Please repeat the lines of the material below exactly, starting with the one that contains "resize: green cake" and ending with the last.

SUPPLIED INFORMATION>
---*---
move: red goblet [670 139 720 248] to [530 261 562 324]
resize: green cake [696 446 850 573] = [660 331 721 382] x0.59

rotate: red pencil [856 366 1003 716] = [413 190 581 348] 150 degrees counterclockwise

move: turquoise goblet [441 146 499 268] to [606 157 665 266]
---*---
ANSWER TO THIS TASK>
resize: green cake [696 446 850 573] = [660 331 721 382] x0.59

rotate: red pencil [856 366 1003 716] = [413 190 581 348] 150 degrees counterclockwise

move: turquoise goblet [441 146 499 268] to [606 157 665 266]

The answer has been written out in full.